TASK BRIEF:
For the records below, print every one exactly, with nothing dropped.

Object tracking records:

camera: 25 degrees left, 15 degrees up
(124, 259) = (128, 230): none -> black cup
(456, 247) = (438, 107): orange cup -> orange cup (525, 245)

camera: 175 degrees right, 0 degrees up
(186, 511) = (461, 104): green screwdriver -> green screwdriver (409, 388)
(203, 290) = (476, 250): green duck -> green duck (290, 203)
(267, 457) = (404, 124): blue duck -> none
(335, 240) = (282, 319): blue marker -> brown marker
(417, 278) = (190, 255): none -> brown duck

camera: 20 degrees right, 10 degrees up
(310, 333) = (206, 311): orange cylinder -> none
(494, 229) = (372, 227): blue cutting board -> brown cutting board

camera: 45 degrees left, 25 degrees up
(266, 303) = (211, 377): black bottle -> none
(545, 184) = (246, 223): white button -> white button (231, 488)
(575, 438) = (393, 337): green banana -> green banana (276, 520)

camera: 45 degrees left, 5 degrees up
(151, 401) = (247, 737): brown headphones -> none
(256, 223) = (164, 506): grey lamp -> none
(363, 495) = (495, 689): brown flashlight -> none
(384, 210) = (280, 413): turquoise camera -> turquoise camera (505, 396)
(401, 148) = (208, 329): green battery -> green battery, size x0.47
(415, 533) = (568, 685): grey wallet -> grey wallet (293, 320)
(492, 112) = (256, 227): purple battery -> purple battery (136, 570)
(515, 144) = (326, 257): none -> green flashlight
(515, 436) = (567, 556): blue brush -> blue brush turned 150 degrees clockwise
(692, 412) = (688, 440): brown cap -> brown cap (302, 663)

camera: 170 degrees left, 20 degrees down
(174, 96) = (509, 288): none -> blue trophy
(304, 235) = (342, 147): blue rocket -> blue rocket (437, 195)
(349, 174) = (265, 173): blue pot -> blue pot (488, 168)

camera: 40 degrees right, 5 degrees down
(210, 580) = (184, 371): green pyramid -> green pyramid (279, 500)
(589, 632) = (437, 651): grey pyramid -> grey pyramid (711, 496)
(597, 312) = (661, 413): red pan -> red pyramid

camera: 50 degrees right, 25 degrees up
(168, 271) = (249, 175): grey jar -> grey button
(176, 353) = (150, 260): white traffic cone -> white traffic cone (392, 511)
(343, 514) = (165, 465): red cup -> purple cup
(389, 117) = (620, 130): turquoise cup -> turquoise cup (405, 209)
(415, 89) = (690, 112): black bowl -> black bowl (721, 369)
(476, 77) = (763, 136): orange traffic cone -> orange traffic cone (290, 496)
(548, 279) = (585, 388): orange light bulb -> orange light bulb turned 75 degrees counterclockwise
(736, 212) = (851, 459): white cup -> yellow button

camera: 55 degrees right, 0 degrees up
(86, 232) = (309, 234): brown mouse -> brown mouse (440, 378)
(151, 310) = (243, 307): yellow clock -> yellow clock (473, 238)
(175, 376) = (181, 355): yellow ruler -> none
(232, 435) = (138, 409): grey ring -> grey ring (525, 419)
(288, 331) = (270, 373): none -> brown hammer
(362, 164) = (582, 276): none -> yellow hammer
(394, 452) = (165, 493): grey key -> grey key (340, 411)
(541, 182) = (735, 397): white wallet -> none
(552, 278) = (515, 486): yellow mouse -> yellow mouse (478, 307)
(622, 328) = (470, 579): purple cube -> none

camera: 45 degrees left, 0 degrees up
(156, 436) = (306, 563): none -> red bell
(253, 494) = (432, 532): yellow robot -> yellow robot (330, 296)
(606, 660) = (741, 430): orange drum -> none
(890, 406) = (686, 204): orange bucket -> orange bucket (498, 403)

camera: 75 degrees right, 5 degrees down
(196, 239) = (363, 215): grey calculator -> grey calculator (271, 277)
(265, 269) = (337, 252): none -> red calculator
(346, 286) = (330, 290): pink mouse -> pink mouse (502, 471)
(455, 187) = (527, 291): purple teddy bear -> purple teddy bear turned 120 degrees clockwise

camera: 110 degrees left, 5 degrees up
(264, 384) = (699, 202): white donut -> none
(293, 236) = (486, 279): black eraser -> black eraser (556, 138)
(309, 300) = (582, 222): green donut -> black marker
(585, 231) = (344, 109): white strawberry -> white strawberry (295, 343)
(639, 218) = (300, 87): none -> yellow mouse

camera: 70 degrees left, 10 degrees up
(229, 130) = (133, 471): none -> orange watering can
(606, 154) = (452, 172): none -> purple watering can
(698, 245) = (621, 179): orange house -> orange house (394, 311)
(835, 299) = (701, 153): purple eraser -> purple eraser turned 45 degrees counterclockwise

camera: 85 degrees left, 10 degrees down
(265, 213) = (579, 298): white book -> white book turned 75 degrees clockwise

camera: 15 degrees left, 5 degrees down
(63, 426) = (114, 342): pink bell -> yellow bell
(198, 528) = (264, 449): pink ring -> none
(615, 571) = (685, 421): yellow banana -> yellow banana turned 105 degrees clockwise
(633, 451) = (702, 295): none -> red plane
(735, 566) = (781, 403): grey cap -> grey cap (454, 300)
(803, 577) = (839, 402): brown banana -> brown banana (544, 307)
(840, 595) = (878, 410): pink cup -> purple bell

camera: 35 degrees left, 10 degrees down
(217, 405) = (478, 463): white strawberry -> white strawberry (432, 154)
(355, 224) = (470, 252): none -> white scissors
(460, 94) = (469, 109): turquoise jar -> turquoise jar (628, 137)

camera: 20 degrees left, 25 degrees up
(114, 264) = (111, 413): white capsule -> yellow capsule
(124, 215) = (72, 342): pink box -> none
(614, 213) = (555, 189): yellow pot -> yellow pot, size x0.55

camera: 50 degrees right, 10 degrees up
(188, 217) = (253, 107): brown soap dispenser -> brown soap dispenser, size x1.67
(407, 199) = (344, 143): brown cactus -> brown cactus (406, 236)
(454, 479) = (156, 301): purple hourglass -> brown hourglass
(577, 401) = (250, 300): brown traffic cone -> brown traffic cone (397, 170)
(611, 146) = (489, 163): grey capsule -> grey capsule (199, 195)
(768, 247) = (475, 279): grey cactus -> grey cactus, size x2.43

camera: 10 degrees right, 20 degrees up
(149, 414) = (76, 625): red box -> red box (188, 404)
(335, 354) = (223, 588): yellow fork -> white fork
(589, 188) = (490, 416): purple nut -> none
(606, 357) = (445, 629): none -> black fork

OUTPUT BELOW:
camera: 25 degrees left, 15 degrees up
(124, 259) = (128, 230): none -> black cup
(456, 247) = (438, 107): orange cup -> orange cup (525, 245)

camera: 175 degrees right, 0 degrees up
(186, 511) = (461, 104): green screwdriver -> green screwdriver (409, 388)
(203, 290) = (476, 250): green duck -> green duck (290, 203)
(267, 457) = (404, 124): blue duck -> none
(335, 240) = (282, 319): blue marker -> brown marker
(417, 278) = (190, 255): none -> brown duck

camera: 20 degrees right, 10 degrees up
(310, 333) = (206, 311): orange cylinder -> none
(494, 229) = (372, 227): blue cutting board -> brown cutting board

camera: 45 degrees left, 25 degrees up
(266, 303) = (211, 377): black bottle -> none
(545, 184) = (246, 223): white button -> white button (231, 488)
(575, 438) = (393, 337): green banana -> green banana (276, 520)

camera: 45 degrees left, 5 degrees up
(151, 401) = (247, 737): brown headphones -> none
(256, 223) = (164, 506): grey lamp -> none
(363, 495) = (495, 689): brown flashlight -> none
(384, 210) = (280, 413): turquoise camera -> turquoise camera (505, 396)
(401, 148) = (208, 329): green battery -> green battery, size x0.47
(415, 533) = (568, 685): grey wallet -> grey wallet (293, 320)
(492, 112) = (256, 227): purple battery -> purple battery (136, 570)
(515, 144) = (326, 257): none -> green flashlight
(515, 436) = (567, 556): blue brush -> blue brush turned 150 degrees clockwise
(692, 412) = (688, 440): brown cap -> brown cap (302, 663)

camera: 170 degrees left, 20 degrees down
(174, 96) = (509, 288): none -> blue trophy
(304, 235) = (342, 147): blue rocket -> blue rocket (437, 195)
(349, 174) = (265, 173): blue pot -> blue pot (488, 168)

camera: 40 degrees right, 5 degrees down
(210, 580) = (184, 371): green pyramid -> green pyramid (279, 500)
(589, 632) = (437, 651): grey pyramid -> grey pyramid (711, 496)
(597, 312) = (661, 413): red pan -> red pyramid

camera: 50 degrees right, 25 degrees up
(168, 271) = (249, 175): grey jar -> grey button
(176, 353) = (150, 260): white traffic cone -> white traffic cone (392, 511)
(343, 514) = (165, 465): red cup -> purple cup
(389, 117) = (620, 130): turquoise cup -> turquoise cup (405, 209)
(415, 89) = (690, 112): black bowl -> black bowl (721, 369)
(476, 77) = (763, 136): orange traffic cone -> orange traffic cone (290, 496)
(548, 279) = (585, 388): orange light bulb -> orange light bulb turned 75 degrees counterclockwise
(736, 212) = (851, 459): white cup -> yellow button

camera: 55 degrees right, 0 degrees up
(86, 232) = (309, 234): brown mouse -> brown mouse (440, 378)
(151, 310) = (243, 307): yellow clock -> yellow clock (473, 238)
(175, 376) = (181, 355): yellow ruler -> none
(232, 435) = (138, 409): grey ring -> grey ring (525, 419)
(288, 331) = (270, 373): none -> brown hammer
(362, 164) = (582, 276): none -> yellow hammer
(394, 452) = (165, 493): grey key -> grey key (340, 411)
(541, 182) = (735, 397): white wallet -> none
(552, 278) = (515, 486): yellow mouse -> yellow mouse (478, 307)
(622, 328) = (470, 579): purple cube -> none

camera: 45 degrees left, 0 degrees up
(156, 436) = (306, 563): none -> red bell
(253, 494) = (432, 532): yellow robot -> yellow robot (330, 296)
(606, 660) = (741, 430): orange drum -> none
(890, 406) = (686, 204): orange bucket -> orange bucket (498, 403)

camera: 75 degrees right, 5 degrees down
(196, 239) = (363, 215): grey calculator -> grey calculator (271, 277)
(265, 269) = (337, 252): none -> red calculator
(346, 286) = (330, 290): pink mouse -> pink mouse (502, 471)
(455, 187) = (527, 291): purple teddy bear -> purple teddy bear turned 120 degrees clockwise

camera: 110 degrees left, 5 degrees up
(264, 384) = (699, 202): white donut -> none
(293, 236) = (486, 279): black eraser -> black eraser (556, 138)
(309, 300) = (582, 222): green donut -> black marker
(585, 231) = (344, 109): white strawberry -> white strawberry (295, 343)
(639, 218) = (300, 87): none -> yellow mouse

camera: 70 degrees left, 10 degrees up
(229, 130) = (133, 471): none -> orange watering can
(606, 154) = (452, 172): none -> purple watering can
(698, 245) = (621, 179): orange house -> orange house (394, 311)
(835, 299) = (701, 153): purple eraser -> purple eraser turned 45 degrees counterclockwise

camera: 85 degrees left, 10 degrees down
(265, 213) = (579, 298): white book -> white book turned 75 degrees clockwise

camera: 15 degrees left, 5 degrees down
(63, 426) = (114, 342): pink bell -> yellow bell
(198, 528) = (264, 449): pink ring -> none
(615, 571) = (685, 421): yellow banana -> yellow banana turned 105 degrees clockwise
(633, 451) = (702, 295): none -> red plane
(735, 566) = (781, 403): grey cap -> grey cap (454, 300)
(803, 577) = (839, 402): brown banana -> brown banana (544, 307)
(840, 595) = (878, 410): pink cup -> purple bell

camera: 35 degrees left, 10 degrees down
(217, 405) = (478, 463): white strawberry -> white strawberry (432, 154)
(355, 224) = (470, 252): none -> white scissors
(460, 94) = (469, 109): turquoise jar -> turquoise jar (628, 137)

camera: 20 degrees left, 25 degrees up
(114, 264) = (111, 413): white capsule -> yellow capsule
(124, 215) = (72, 342): pink box -> none
(614, 213) = (555, 189): yellow pot -> yellow pot, size x0.55

camera: 50 degrees right, 10 degrees up
(188, 217) = (253, 107): brown soap dispenser -> brown soap dispenser, size x1.67
(407, 199) = (344, 143): brown cactus -> brown cactus (406, 236)
(454, 479) = (156, 301): purple hourglass -> brown hourglass
(577, 401) = (250, 300): brown traffic cone -> brown traffic cone (397, 170)
(611, 146) = (489, 163): grey capsule -> grey capsule (199, 195)
(768, 247) = (475, 279): grey cactus -> grey cactus, size x2.43

camera: 10 degrees right, 20 degrees up
(149, 414) = (76, 625): red box -> red box (188, 404)
(335, 354) = (223, 588): yellow fork -> white fork
(589, 188) = (490, 416): purple nut -> none
(606, 357) = (445, 629): none -> black fork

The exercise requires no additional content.